### Problem description
Where in the data below does the word "diode" appear? Copy every line that has it.

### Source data
——————————
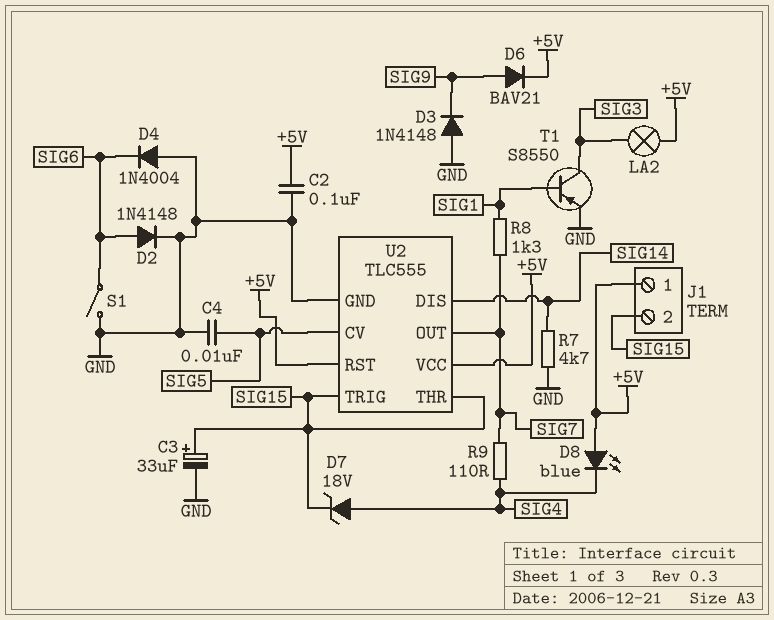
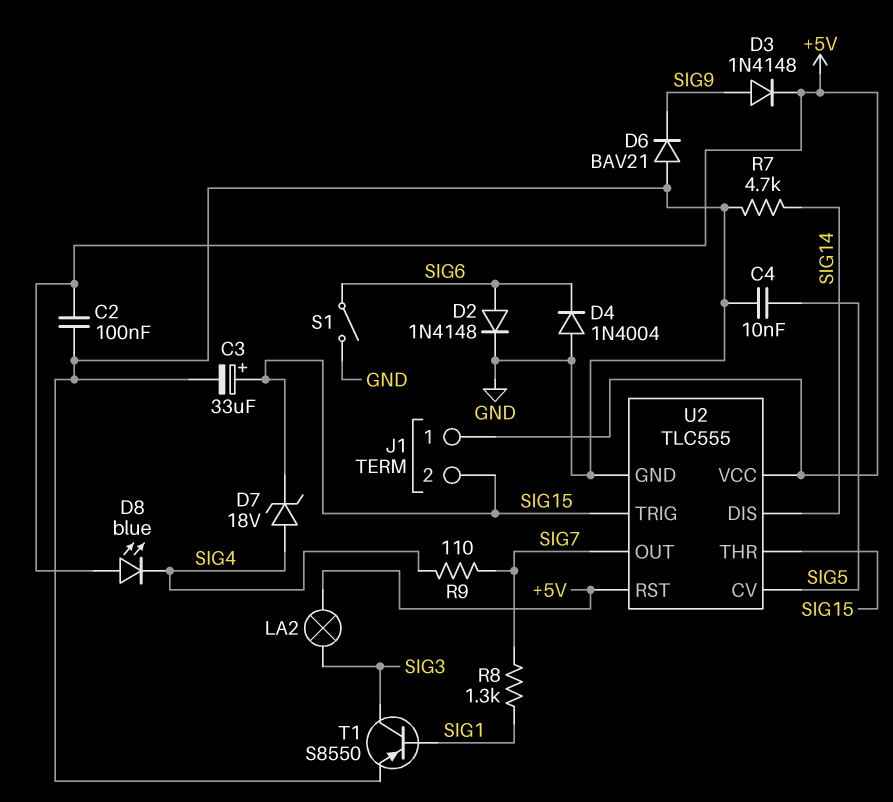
D3: diode 1N4148 (A GND, K SIG9) -> diode 1N4148 (A SIG9, K +5V)
D6: diode BAV21 (A SIG9, K +5V) -> diode BAV21 (A GND, K SIG9)

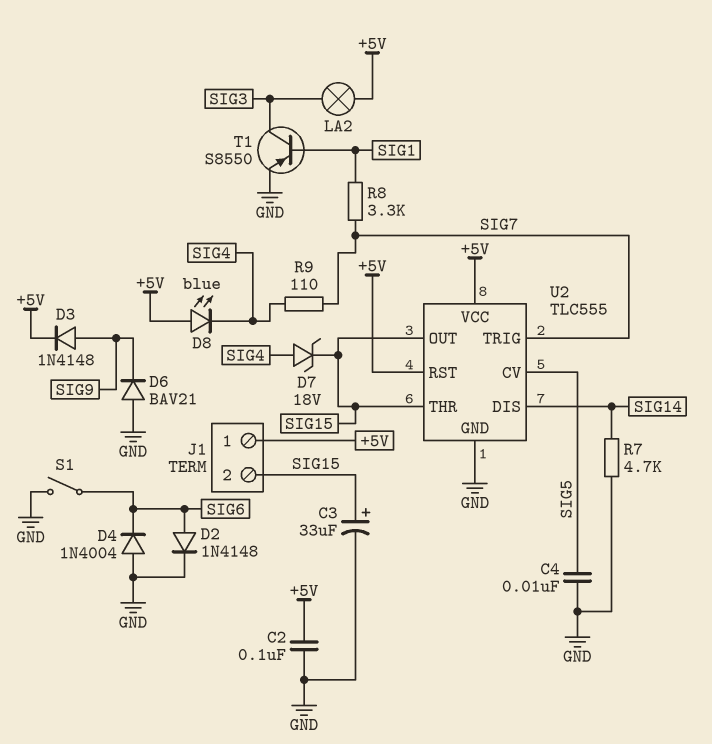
R8: 1.3k (SIG1, SIG7) -> 3.3k (SIG1, SIG7)
U2 pin OUT: SIG7 -> SIG15
U2 pin TRIG: SIG15 -> SIG7

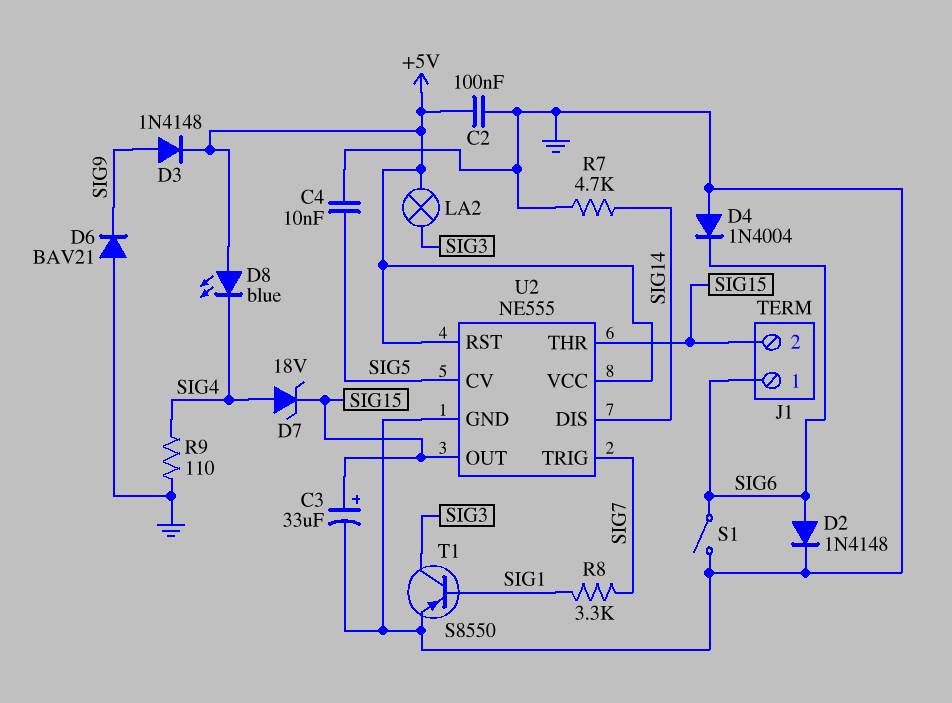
J1 pin 1: +5V -> SIG6
R9: 110 (SIG4, SIG7) -> 110 (GND, SIG4)
U2: TLC555 -> NE555

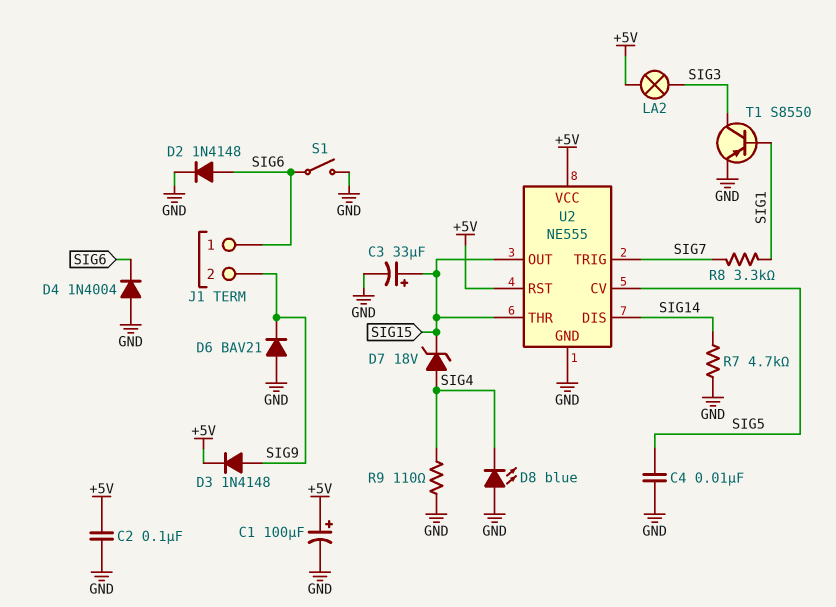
C1: none -> 100uF (plus +5V, minus GND)
D8: LED blue (A +5V, K SIG4) -> LED blue (A GND, K SIG4)
J1 pin 2: SIG15 -> SIG9

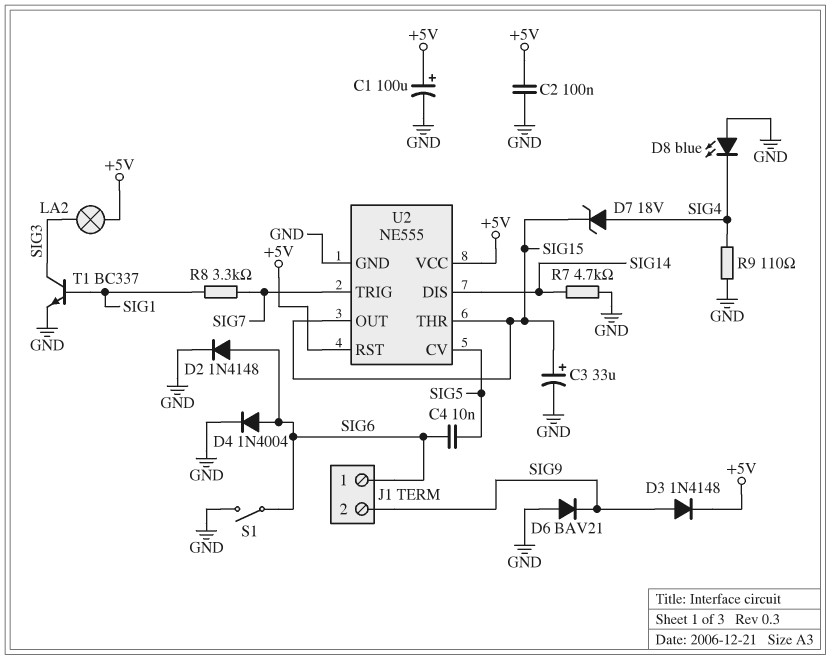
C4: 10nF (GND, SIG5) -> 10nF (SIG5, SIG6)
D4: diode 1N4004 (A GND, K SIG6) -> diode 1N4004 (A SIG6, K GND)
T1: PNP S8550 (B SIG1, C SIG3, E GND) -> NPN BC337 (B SIG1, C SIG3, E GND)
——————————
### Task output
D3: diode 1N4148 (A GND, K SIG9) -> diode 1N4148 (A SIG9, K +5V)
D6: diode BAV21 (A SIG9, K +5V) -> diode BAV21 (A GND, K SIG9)
D4: diode 1N4004 (A GND, K SIG6) -> diode 1N4004 (A SIG6, K GND)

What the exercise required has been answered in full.